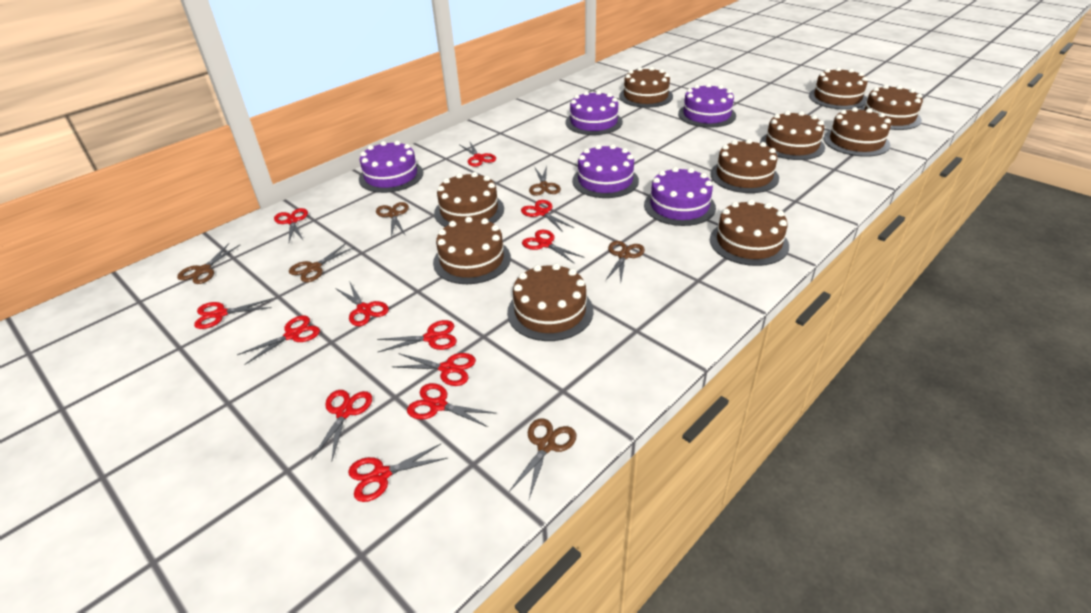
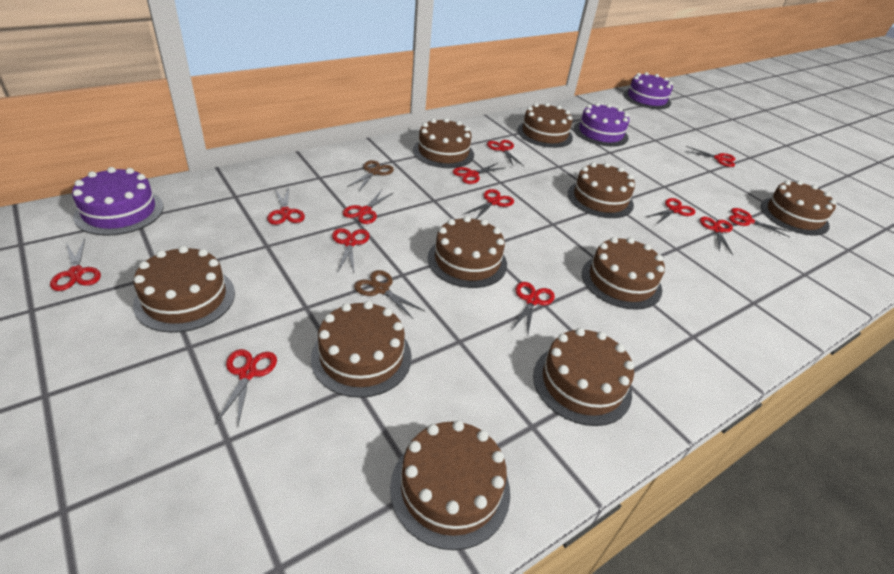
brown scissors: 6 -> 2
purple cake: 5 -> 3
red scissors: 12 -> 13

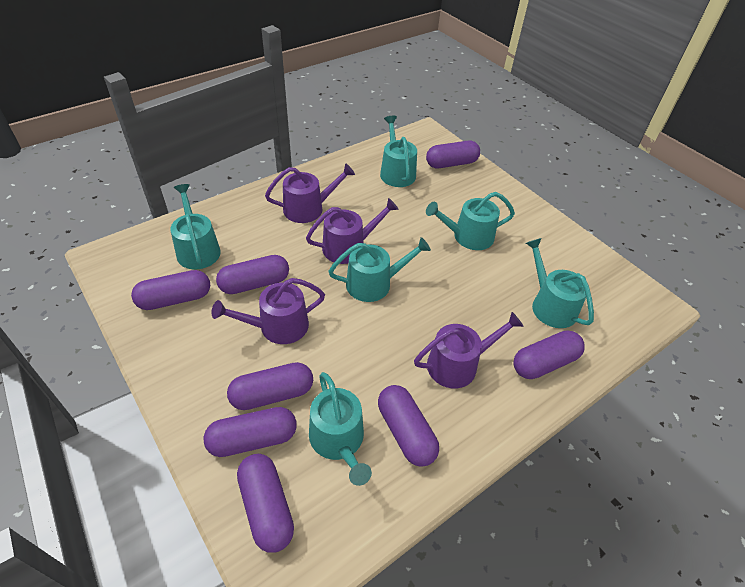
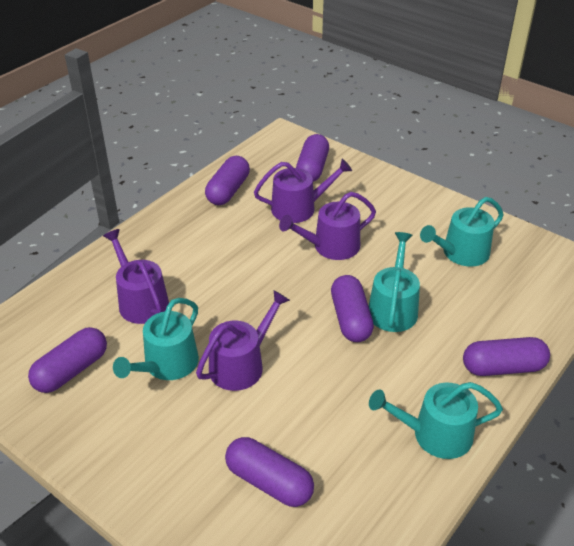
purple capsule: 8 -> 6
turquoise watering can: 6 -> 4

• [What the task requires]:
All of the entries must be reproduced exactly, apart from the pictures, which are to be dropped.

• [Answer to this problem]:
brown scissors: 6 -> 2
purple cake: 5 -> 3
red scissors: 12 -> 13

purple capsule: 8 -> 6
turquoise watering can: 6 -> 4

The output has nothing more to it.